**Work instruction:**
Every line of the entries below from the one containing "none -> blue brick F3:F4 level 1" to the one containing "none -> black plate N1 level 1", both ends included, must be written out exactly. No other line belongs in the answer.

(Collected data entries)
_ _ _ _ _ _ _

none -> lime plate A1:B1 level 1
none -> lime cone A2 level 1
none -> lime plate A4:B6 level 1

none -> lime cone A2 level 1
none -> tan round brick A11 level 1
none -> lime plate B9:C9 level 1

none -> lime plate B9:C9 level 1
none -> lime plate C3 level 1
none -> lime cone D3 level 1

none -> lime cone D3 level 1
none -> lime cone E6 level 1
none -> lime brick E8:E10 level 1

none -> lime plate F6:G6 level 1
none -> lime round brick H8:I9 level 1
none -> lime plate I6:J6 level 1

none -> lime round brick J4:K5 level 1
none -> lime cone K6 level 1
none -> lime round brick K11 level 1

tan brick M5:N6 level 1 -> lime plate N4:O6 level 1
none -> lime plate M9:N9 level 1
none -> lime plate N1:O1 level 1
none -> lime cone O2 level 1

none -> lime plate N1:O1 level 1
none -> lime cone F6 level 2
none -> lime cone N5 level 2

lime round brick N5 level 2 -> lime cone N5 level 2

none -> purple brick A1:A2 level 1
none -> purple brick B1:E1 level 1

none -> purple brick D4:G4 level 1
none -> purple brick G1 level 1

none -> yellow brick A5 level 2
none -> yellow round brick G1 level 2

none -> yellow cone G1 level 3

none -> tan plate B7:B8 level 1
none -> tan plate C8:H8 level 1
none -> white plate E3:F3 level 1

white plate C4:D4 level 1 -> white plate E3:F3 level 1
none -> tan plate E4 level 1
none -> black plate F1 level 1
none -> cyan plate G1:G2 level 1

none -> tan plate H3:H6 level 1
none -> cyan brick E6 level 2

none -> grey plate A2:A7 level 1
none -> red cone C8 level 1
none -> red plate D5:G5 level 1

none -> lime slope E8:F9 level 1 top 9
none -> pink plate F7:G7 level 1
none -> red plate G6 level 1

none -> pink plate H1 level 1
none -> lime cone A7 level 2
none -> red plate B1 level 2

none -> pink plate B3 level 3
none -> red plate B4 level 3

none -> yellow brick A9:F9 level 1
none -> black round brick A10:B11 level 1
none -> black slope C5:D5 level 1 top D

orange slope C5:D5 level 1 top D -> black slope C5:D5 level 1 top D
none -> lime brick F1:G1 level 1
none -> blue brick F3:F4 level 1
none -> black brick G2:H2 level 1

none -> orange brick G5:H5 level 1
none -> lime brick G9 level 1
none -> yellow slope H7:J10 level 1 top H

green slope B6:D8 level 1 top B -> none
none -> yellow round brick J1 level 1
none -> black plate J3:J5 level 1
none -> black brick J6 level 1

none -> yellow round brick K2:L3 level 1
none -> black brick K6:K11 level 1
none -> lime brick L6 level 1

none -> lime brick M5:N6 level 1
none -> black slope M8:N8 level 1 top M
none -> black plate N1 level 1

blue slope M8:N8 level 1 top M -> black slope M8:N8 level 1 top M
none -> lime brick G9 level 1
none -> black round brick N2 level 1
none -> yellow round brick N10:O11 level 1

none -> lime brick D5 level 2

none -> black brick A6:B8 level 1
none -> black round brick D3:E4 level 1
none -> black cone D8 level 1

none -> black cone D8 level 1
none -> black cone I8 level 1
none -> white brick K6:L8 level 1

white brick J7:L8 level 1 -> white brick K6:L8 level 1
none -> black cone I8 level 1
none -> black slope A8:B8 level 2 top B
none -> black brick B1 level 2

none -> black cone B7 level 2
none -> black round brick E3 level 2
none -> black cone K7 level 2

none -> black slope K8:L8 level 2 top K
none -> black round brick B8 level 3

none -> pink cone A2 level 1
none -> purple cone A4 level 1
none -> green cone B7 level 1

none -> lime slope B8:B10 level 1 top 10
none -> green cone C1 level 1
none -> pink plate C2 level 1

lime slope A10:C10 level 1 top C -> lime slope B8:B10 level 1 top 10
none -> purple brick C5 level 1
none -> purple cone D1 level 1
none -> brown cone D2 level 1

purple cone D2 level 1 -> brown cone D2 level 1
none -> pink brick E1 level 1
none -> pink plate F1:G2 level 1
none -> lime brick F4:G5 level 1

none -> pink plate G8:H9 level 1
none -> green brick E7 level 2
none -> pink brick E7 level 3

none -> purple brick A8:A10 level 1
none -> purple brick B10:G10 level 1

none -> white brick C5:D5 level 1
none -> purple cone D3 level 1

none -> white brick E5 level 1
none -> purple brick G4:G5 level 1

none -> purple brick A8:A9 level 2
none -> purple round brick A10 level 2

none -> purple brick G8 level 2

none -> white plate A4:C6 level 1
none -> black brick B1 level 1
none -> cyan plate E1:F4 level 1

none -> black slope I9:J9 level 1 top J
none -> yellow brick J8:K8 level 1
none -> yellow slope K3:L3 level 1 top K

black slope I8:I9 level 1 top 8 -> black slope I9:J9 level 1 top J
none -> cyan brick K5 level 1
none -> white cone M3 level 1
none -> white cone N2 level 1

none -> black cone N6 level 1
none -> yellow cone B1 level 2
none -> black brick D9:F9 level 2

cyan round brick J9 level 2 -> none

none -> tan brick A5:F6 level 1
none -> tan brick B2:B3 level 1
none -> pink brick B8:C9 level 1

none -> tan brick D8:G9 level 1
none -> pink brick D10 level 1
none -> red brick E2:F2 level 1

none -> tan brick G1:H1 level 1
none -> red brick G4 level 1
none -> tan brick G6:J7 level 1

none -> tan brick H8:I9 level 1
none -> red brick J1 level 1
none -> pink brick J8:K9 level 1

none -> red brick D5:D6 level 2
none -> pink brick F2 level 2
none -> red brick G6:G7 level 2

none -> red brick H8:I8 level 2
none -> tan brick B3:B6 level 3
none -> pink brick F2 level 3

_ _ _ _ _ _ _

**Written solution:**
none -> blue brick F3:F4 level 1
none -> black brick G2:H2 level 1

none -> orange brick G5:H5 level 1
none -> lime brick G9 level 1
none -> yellow slope H7:J10 level 1 top H

green slope B6:D8 level 1 top B -> none
none -> yellow round brick J1 level 1
none -> black plate J3:J5 level 1
none -> black brick J6 level 1

none -> yellow round brick K2:L3 level 1
none -> black brick K6:K11 level 1
none -> lime brick L6 level 1

none -> lime brick M5:N6 level 1
none -> black slope M8:N8 level 1 top M
none -> black plate N1 level 1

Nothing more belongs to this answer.